Exercise description:
Return every line from the records below in which the word "none" is found.

-=-=-=-=-

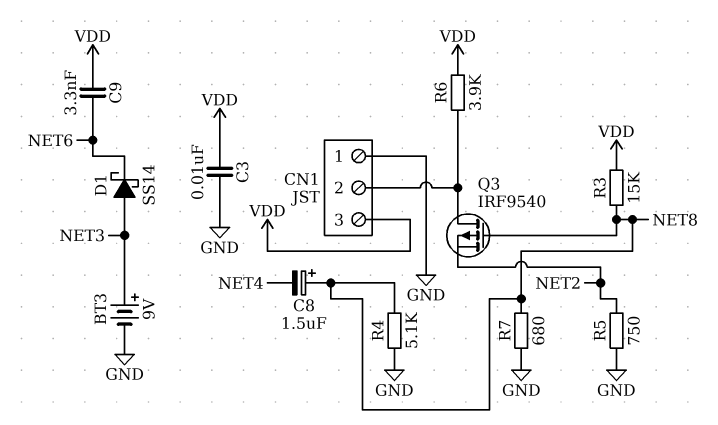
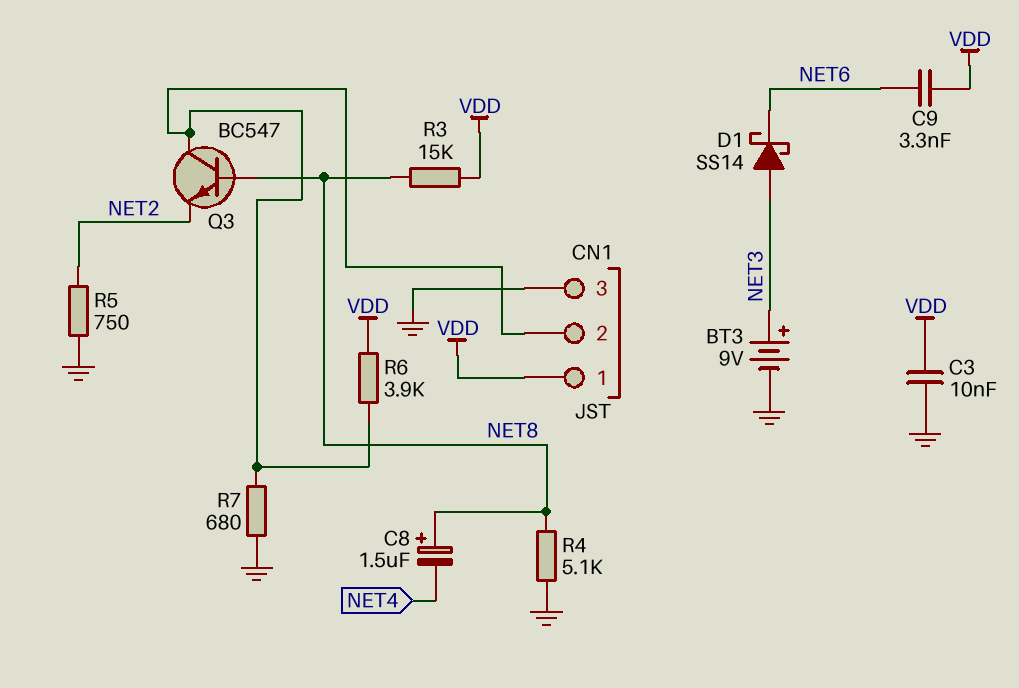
CN1 pin 1: GND -> VDD
CN1 pin 3: VDD -> GND
Q3: PMOS IRF9540 (G NET8, D CN1/2, S NET2) -> NPN BC547 (B NET8, C CN1/2, E NET2)
R7: 680 (GND, NET8) -> 680 (CN1/2, GND)

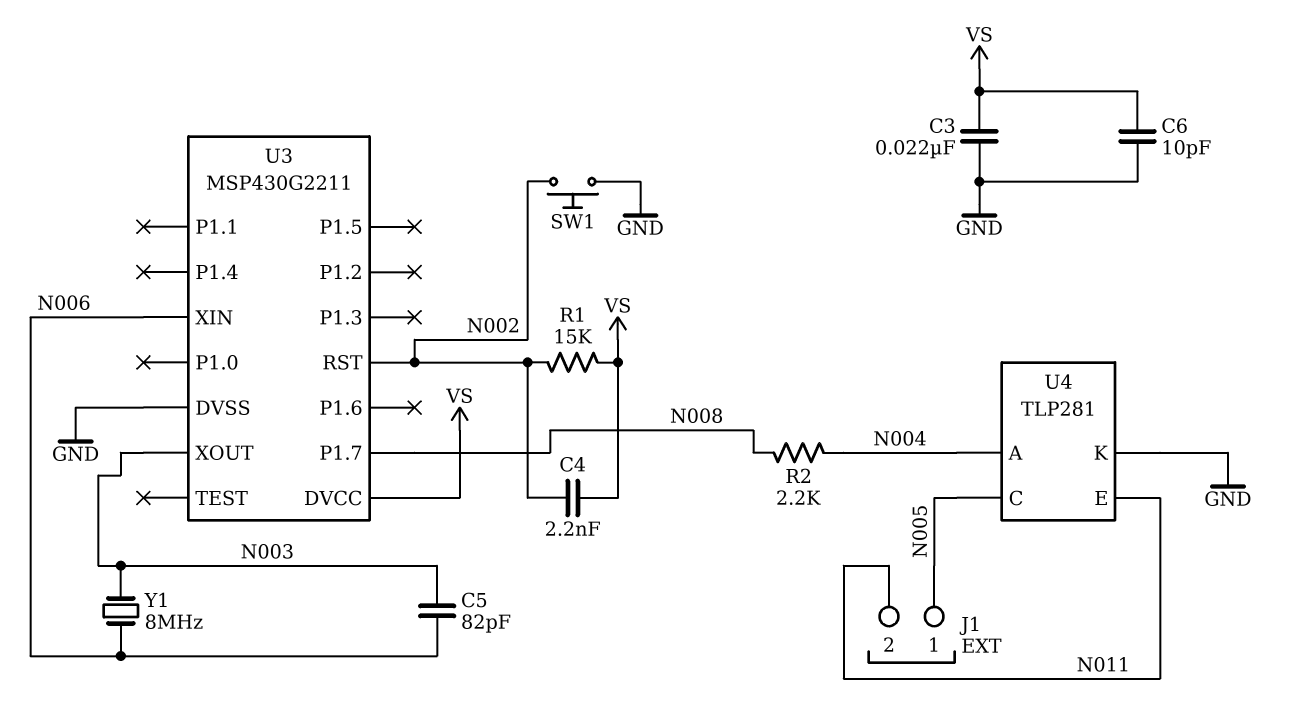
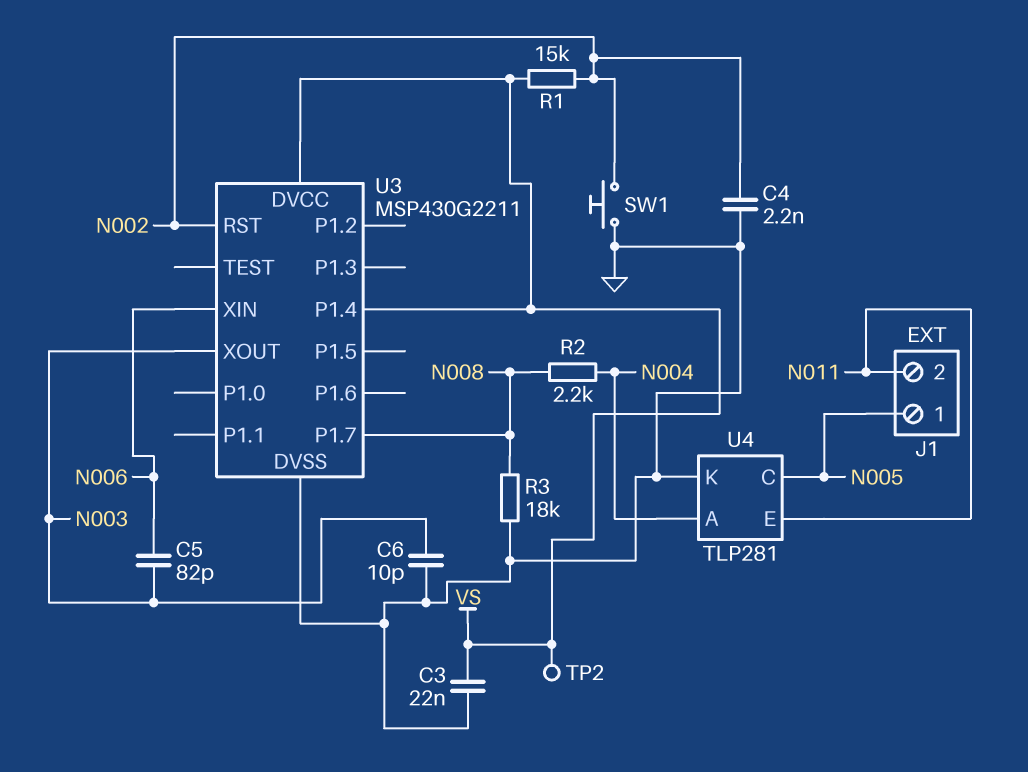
C4: 2.2nF (N002, VS) -> 2.2nF (GND, N002)
C6: 10pF (GND, VS) -> 10pF (GND, N003)
R3: none -> 18k (GND, N008)
TP2: none -> test point (VS)
U3 pin P1.4: none -> VS
Y1: 8MHz (N003, N006) -> none

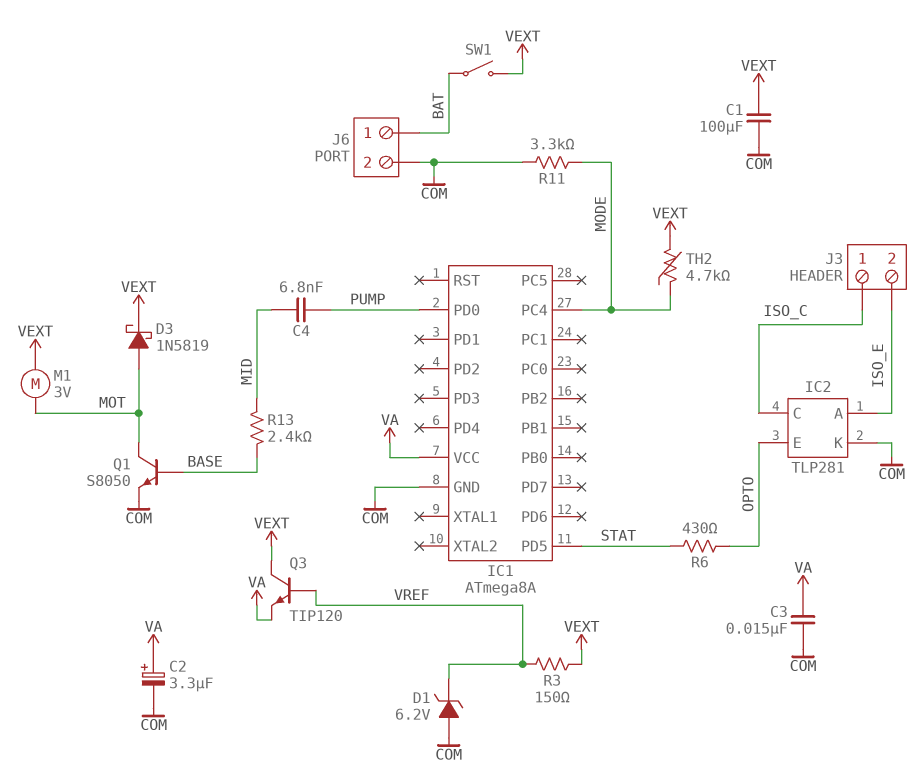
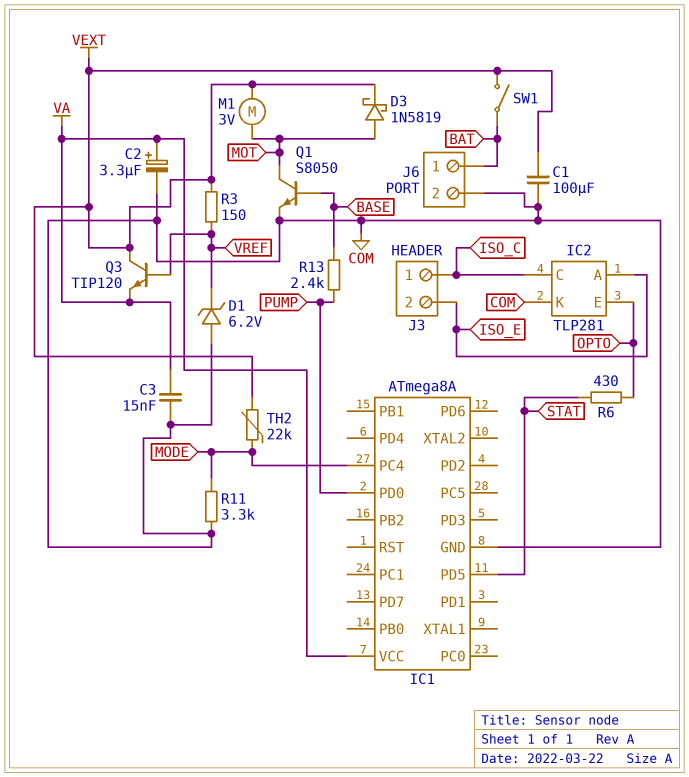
C4: 6.8nF (MID, PUMP) -> none
R13: 2.4k (BASE, MID) -> 2.4k (BASE, PUMP)
TH2: 4.7k (MODE, VEXT) -> 22k (MODE, VEXT)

-=-=-=-=-

Task result:
R3: none -> 18k (GND, N008)
TP2: none -> test point (VS)
U3 pin P1.4: none -> VS
Y1: 8MHz (N003, N006) -> none
C4: 6.8nF (MID, PUMP) -> none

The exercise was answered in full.